→ What you have to do
Each entry below must appear in the answer exactly as written.

→ Source records
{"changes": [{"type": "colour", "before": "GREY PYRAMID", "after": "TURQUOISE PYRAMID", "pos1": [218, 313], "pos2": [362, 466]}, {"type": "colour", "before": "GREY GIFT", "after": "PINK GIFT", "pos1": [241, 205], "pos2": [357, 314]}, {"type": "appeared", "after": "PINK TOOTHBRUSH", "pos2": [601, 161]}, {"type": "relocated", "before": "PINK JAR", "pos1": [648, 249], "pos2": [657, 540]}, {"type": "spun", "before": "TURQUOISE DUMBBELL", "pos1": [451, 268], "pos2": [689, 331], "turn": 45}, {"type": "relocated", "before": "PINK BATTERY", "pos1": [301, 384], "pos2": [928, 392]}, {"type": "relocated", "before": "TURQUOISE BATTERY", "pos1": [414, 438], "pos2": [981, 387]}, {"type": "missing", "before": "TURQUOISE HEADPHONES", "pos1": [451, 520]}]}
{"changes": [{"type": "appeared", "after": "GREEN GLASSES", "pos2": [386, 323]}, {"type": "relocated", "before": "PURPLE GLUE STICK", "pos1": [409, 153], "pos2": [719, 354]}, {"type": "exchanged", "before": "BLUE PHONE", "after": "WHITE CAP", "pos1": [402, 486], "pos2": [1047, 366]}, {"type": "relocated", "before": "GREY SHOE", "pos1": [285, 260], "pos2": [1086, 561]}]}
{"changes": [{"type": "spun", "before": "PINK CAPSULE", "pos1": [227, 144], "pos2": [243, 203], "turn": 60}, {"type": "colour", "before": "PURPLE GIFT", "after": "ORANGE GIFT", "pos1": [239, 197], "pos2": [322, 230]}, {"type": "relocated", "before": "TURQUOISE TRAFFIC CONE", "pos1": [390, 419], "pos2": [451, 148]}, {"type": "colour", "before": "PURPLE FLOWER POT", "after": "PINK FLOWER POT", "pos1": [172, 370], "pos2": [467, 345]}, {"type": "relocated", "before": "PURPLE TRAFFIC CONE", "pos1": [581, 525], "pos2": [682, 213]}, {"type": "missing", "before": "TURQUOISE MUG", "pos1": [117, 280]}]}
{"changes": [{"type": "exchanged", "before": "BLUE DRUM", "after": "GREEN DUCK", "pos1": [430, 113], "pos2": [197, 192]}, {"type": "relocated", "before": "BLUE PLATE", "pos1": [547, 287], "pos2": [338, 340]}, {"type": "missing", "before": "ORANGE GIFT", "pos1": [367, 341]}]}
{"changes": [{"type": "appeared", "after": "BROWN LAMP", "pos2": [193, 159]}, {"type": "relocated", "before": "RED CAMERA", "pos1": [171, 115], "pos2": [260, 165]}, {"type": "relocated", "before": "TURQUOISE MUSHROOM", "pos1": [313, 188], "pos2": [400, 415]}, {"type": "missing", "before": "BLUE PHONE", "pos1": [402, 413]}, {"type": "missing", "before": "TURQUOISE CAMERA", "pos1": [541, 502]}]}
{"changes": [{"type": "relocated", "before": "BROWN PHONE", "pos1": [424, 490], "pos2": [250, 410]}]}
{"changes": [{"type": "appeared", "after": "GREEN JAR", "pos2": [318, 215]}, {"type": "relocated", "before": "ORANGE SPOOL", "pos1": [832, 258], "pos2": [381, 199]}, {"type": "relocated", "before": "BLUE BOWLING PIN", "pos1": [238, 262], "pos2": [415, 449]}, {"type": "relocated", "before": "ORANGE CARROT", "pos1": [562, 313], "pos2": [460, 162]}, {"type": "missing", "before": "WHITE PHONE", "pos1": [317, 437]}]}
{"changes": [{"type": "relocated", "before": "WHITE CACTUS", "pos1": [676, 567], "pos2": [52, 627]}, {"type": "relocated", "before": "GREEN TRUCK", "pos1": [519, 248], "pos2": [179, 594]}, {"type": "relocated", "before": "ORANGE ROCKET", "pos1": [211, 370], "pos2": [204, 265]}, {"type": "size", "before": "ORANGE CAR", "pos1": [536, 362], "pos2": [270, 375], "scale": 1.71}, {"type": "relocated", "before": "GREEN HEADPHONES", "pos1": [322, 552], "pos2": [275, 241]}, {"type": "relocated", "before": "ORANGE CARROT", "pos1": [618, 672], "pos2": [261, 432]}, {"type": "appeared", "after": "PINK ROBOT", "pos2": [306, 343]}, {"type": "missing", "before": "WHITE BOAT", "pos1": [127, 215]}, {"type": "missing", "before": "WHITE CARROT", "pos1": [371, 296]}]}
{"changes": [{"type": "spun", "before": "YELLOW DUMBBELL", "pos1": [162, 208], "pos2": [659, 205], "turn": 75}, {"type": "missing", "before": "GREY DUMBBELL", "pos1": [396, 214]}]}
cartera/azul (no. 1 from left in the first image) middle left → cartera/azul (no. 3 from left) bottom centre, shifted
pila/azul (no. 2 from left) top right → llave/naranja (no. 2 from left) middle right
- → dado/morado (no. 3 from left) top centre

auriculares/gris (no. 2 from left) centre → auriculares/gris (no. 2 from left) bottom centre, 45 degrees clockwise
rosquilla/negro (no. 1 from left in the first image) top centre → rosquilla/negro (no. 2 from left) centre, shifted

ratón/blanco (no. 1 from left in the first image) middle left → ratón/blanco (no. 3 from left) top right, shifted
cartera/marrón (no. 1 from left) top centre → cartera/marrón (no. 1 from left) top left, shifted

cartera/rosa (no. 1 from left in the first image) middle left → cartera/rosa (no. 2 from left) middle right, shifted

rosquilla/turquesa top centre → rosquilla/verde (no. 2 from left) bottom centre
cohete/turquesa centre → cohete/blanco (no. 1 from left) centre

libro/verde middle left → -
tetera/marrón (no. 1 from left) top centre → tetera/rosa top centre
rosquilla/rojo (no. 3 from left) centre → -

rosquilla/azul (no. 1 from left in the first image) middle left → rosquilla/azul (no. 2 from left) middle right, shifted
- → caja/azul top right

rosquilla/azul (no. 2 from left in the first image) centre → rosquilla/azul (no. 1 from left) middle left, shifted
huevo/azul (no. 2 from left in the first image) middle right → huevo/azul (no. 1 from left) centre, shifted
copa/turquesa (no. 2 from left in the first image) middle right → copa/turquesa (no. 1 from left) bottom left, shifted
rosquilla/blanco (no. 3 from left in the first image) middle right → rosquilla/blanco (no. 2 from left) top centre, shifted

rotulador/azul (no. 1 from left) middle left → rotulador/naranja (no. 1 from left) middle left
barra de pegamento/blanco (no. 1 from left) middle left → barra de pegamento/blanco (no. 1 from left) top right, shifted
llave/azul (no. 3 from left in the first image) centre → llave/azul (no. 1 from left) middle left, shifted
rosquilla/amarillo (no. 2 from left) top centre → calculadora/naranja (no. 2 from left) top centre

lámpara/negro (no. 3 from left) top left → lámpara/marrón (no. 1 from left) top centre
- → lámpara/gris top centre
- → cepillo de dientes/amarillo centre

→ Worked solution
{"changes": [{"type": "colour", "before": "GREY PYRAMID", "after": "TURQUOISE PYRAMID", "pos1": [218, 313], "pos2": [362, 466]}, {"type": "colour", "before": "GREY GIFT", "after": "PINK GIFT", "pos1": [241, 205], "pos2": [357, 314]}, {"type": "appeared", "after": "PINK TOOTHBRUSH", "pos2": [601, 161]}, {"type": "relocated", "before": "PINK JAR", "pos1": [648, 249], "pos2": [657, 540]}, {"type": "spun", "before": "TURQUOISE DUMBBELL", "pos1": [451, 268], "pos2": [689, 331], "turn": 45}, {"type": "relocated", "before": "PINK BATTERY", "pos1": [301, 384], "pos2": [928, 392]}, {"type": "relocated", "before": "TURQUOISE BATTERY", "pos1": [414, 438], "pos2": [981, 387]}, {"type": "missing", "before": "TURQUOISE HEADPHONES", "pos1": [451, 520]}]}
{"changes": [{"type": "appeared", "after": "GREEN GLASSES", "pos2": [386, 323]}, {"type": "relocated", "before": "PURPLE GLUE STICK", "pos1": [409, 153], "pos2": [719, 354]}, {"type": "exchanged", "before": "BLUE PHONE", "after": "WHITE CAP", "pos1": [402, 486], "pos2": [1047, 366]}, {"type": "relocated", "before": "GREY SHOE", "pos1": [285, 260], "pos2": [1086, 561]}]}
{"changes": [{"type": "spun", "before": "PINK CAPSULE", "pos1": [227, 144], "pos2": [243, 203], "turn": 60}, {"type": "colour", "before": "PURPLE GIFT", "after": "ORANGE GIFT", "pos1": [239, 197], "pos2": [322, 230]}, {"type": "relocated", "before": "TURQUOISE TRAFFIC CONE", "pos1": [390, 419], "pos2": [451, 148]}, {"type": "colour", "before": "PURPLE FLOWER POT", "after": "PINK FLOWER POT", "pos1": [172, 370], "pos2": [467, 345]}, {"type": "relocated", "before": "PURPLE TRAFFIC CONE", "pos1": [581, 525], "pos2": [682, 213]}, {"type": "missing", "before": "TURQUOISE MUG", "pos1": [117, 280]}]}
{"changes": [{"type": "exchanged", "before": "BLUE DRUM", "after": "GREEN DUCK", "pos1": [430, 113], "pos2": [197, 192]}, {"type": "relocated", "before": "BLUE PLATE", "pos1": [547, 287], "pos2": [338, 340]}, {"type": "missing", "before": "ORANGE GIFT", "pos1": [367, 341]}]}
{"changes": [{"type": "appeared", "after": "BROWN LAMP", "pos2": [193, 159]}, {"type": "relocated", "before": "RED CAMERA", "pos1": [171, 115], "pos2": [260, 165]}, {"type": "relocated", "before": "TURQUOISE MUSHROOM", "pos1": [313, 188], "pos2": [400, 415]}, {"type": "missing", "before": "BLUE PHONE", "pos1": [402, 413]}, {"type": "missing", "before": "TURQUOISE CAMERA", "pos1": [541, 502]}]}
{"changes": [{"type": "relocated", "before": "BROWN PHONE", "pos1": [424, 490], "pos2": [250, 410]}]}
{"changes": [{"type": "appeared", "after": "GREEN JAR", "pos2": [318, 215]}, {"type": "relocated", "before": "ORANGE SPOOL", "pos1": [832, 258], "pos2": [381, 199]}, {"type": "relocated", "before": "BLUE BOWLING PIN", "pos1": [238, 262], "pos2": [415, 449]}, {"type": "relocated", "before": "ORANGE CARROT", "pos1": [562, 313], "pos2": [460, 162]}, {"type": "missing", "before": "WHITE PHONE", "pos1": [317, 437]}]}
{"changes": [{"type": "relocated", "before": "WHITE CACTUS", "pos1": [676, 567], "pos2": [52, 627]}, {"type": "relocated", "before": "GREEN TRUCK", "pos1": [519, 248], "pos2": [179, 594]}, {"type": "relocated", "before": "ORANGE ROCKET", "pos1": [211, 370], "pos2": [204, 265]}, {"type": "size", "before": "ORANGE CAR", "pos1": [536, 362], "pos2": [270, 375], "scale": 1.71}, {"type": "relocated", "before": "GREEN HEADPHONES", "pos1": [322, 552], "pos2": [275, 241]}, {"type": "relocated", "before": "ORANGE CARROT", "pos1": [618, 672], "pos2": [261, 432]}, {"type": "appeared", "after": "PINK ROBOT", "pos2": [306, 343]}, {"type": "missing", "before": "WHITE BOAT", "pos1": [127, 215]}, {"type": "missing", "before": "WHITE CARROT", "pos1": [371, 296]}]}
{"changes": [{"type": "spun", "before": "YELLOW DUMBBELL", "pos1": [162, 208], "pos2": [659, 205], "turn": 75}, {"type": "missing", "before": "GREY DUMBBELL", "pos1": [396, 214]}]}
cartera/azul (no. 1 from left in the first image) middle left → cartera/azul (no. 3 from left) bottom centre, shifted
pila/azul (no. 2 from left) top right → llave/naranja (no. 2 from left) middle right
- → dado/morado (no. 3 from left) top centre

auriculares/gris (no. 2 from left) centre → auriculares/gris (no. 2 from left) bottom centre, 45 degrees clockwise
rosquilla/negro (no. 1 from left in the first image) top centre → rosquilla/negro (no. 2 from left) centre, shifted

ratón/blanco (no. 1 from left in the first image) middle left → ratón/blanco (no. 3 from left) top right, shifted
cartera/marrón (no. 1 from left) top centre → cartera/marrón (no. 1 from left) top left, shifted

cartera/rosa (no. 1 from left in the first image) middle left → cartera/rosa (no. 2 from left) middle right, shifted

rosquilla/turquesa top centre → rosquilla/verde (no. 2 from left) bottom centre
cohete/turquesa centre → cohete/blanco (no. 1 from left) centre

libro/verde middle left → -
tetera/marrón (no. 1 from left) top centre → tetera/rosa top centre
rosquilla/rojo (no. 3 from left) centre → -

rosquilla/azul (no. 1 from left in the first image) middle left → rosquilla/azul (no. 2 from left) middle right, shifted
- → caja/azul top right

rosquilla/azul (no. 2 from left in the first image) centre → rosquilla/azul (no. 1 from left) middle left, shifted
huevo/azul (no. 2 from left in the first image) middle right → huevo/azul (no. 1 from left) centre, shifted
copa/turquesa (no. 2 from left in the first image) middle right → copa/turquesa (no. 1 from left) bottom left, shifted
rosquilla/blanco (no. 3 from left in the first image) middle right → rosquilla/blanco (no. 2 from left) top centre, shifted

rotulador/azul (no. 1 from left) middle left → rotulador/naranja (no. 1 from left) middle left
barra de pegamento/blanco (no. 1 from left) middle left → barra de pegamento/blanco (no. 1 from left) top right, shifted
llave/azul (no. 3 from left in the first image) centre → llave/azul (no. 1 from left) middle left, shifted
rosquilla/amarillo (no. 2 from left) top centre → calculadora/naranja (no. 2 from left) top centre

lámpara/negro (no. 3 from left) top left → lámpara/marrón (no. 1 from left) top centre
- → lámpara/gris top centre
- → cepillo de dientes/amarillo centre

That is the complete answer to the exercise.